*** Given data ***

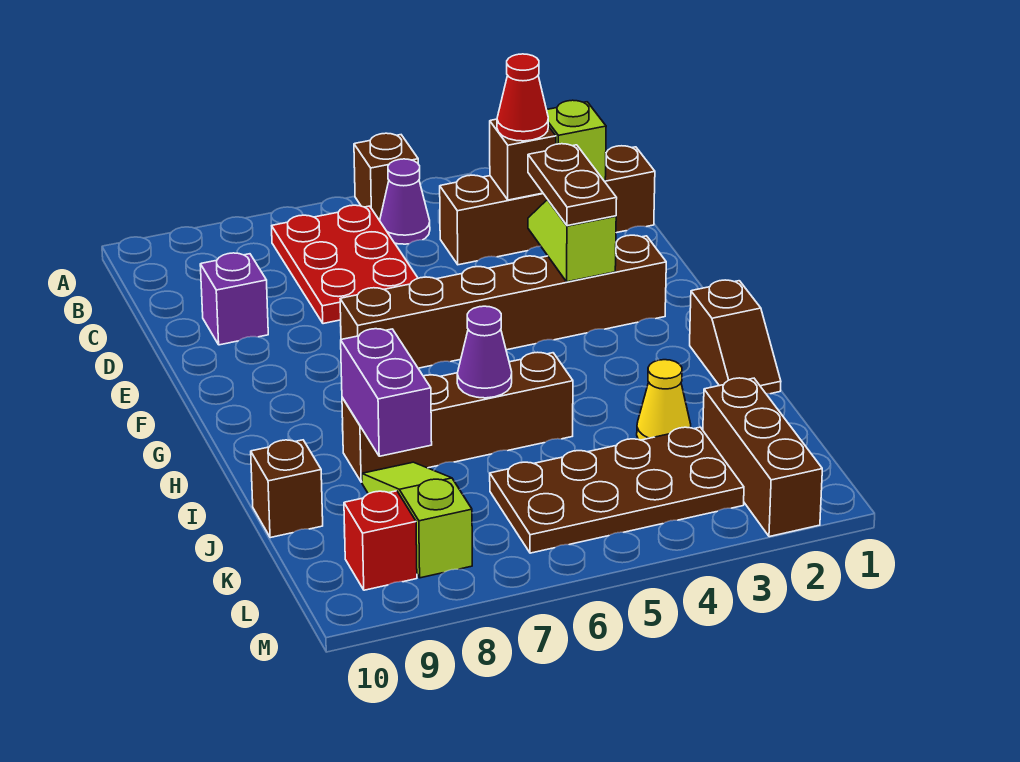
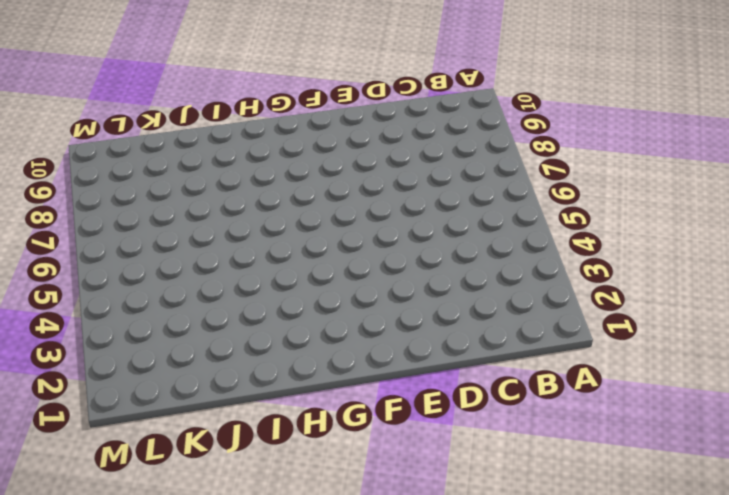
none -> brown brick A5 level 1
none -> purple cone B5 level 1
none -> red plate B6:D7 level 1

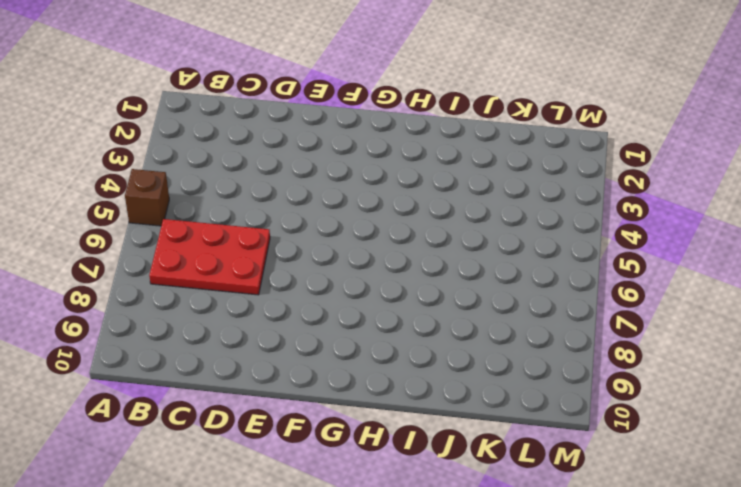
none -> purple cone B5 level 1
none -> brown brick C1:C4 level 1
none -> purple brick D9 level 1

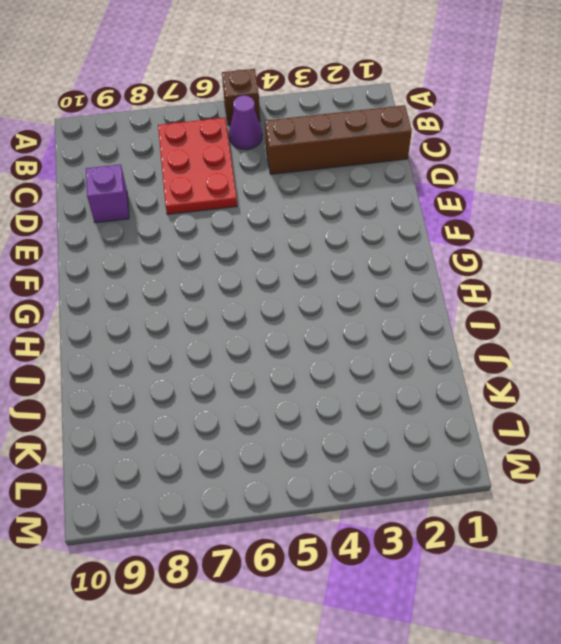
none -> brown brick F2:F7 level 1
none -> brown slope H1:I1 level 1 top H
none -> brown brick I5:I8 level 1

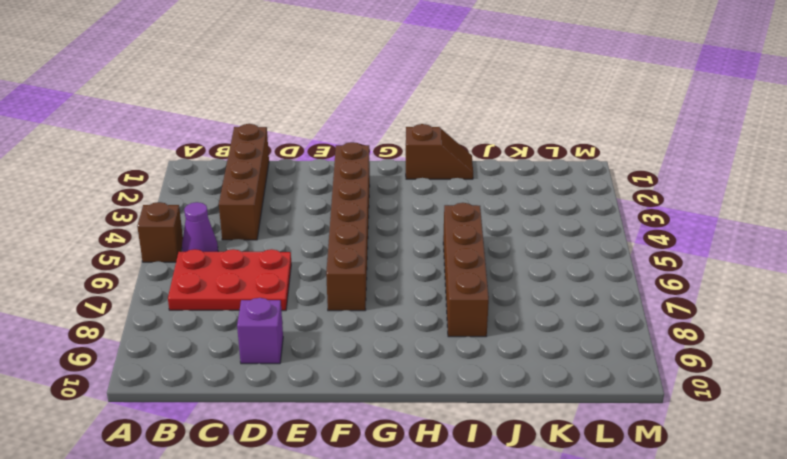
none -> yellow cone J3 level 1
none -> lime slope J8:L8 level 1 top L
none -> brown brick J10 level 1

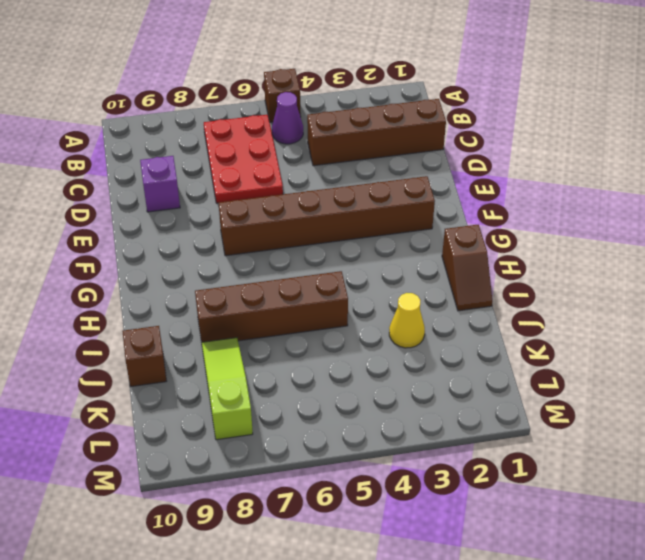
none -> brown brick K2:M2 level 1
none -> brown plate K3:L6 level 1
none -> red brick L9 level 1

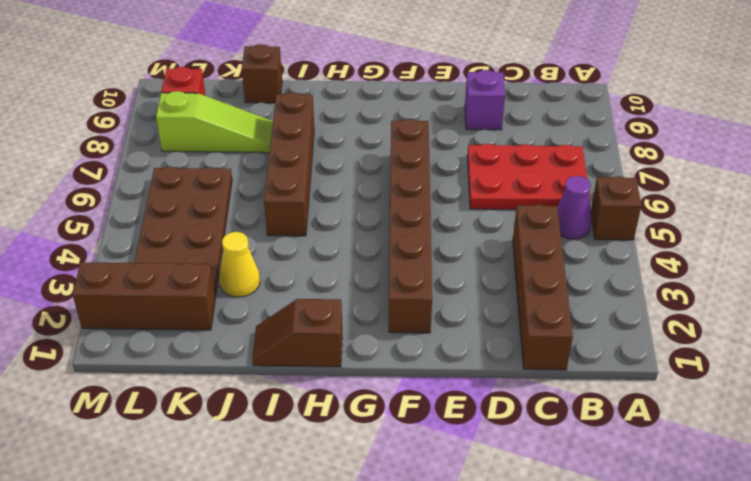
none -> lime brick C2 level 2
none -> brown brick C3 level 2
none -> lime slope E3:F3 level 2 top F

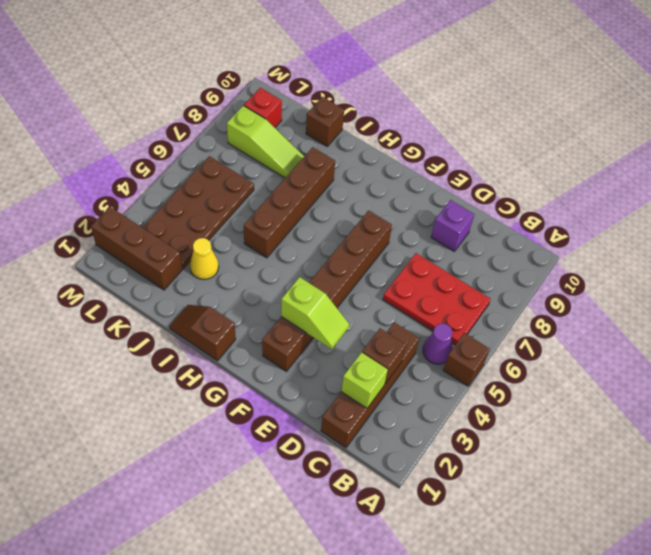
none -> purple cone I6 level 2
none -> purple brick I8:J8 level 2
none -> red cone C3 level 3

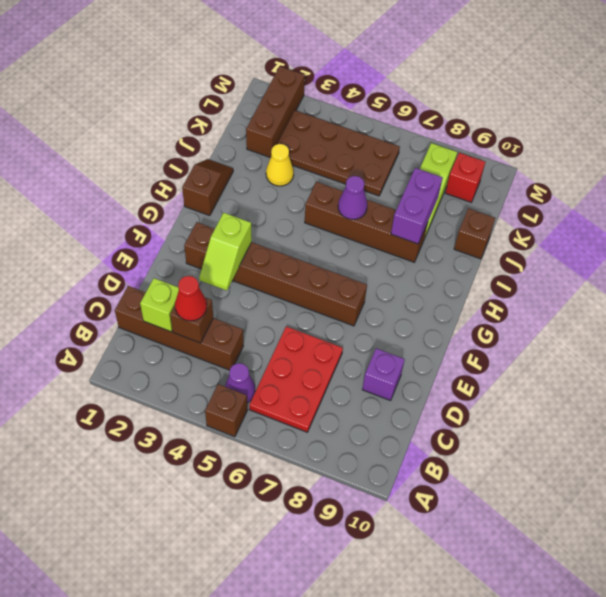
none -> brown plate E3:F3 level 3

*** End of Given data ***

# [Work instruction]
Pictures stay out; reproduce every line of the records exactly.

# [Solution for this task]
none -> brown brick A5 level 1
none -> purple cone B5 level 1
none -> red plate B6:D7 level 1

none -> purple cone B5 level 1
none -> brown brick C1:C4 level 1
none -> purple brick D9 level 1

none -> brown brick F2:F7 level 1
none -> brown slope H1:I1 level 1 top H
none -> brown brick I5:I8 level 1

none -> yellow cone J3 level 1
none -> lime slope J8:L8 level 1 top L
none -> brown brick J10 level 1

none -> brown brick K2:M2 level 1
none -> brown plate K3:L6 level 1
none -> red brick L9 level 1

none -> lime brick C2 level 2
none -> brown brick C3 level 2
none -> lime slope E3:F3 level 2 top F

none -> purple cone I6 level 2
none -> purple brick I8:J8 level 2
none -> red cone C3 level 3

none -> brown plate E3:F3 level 3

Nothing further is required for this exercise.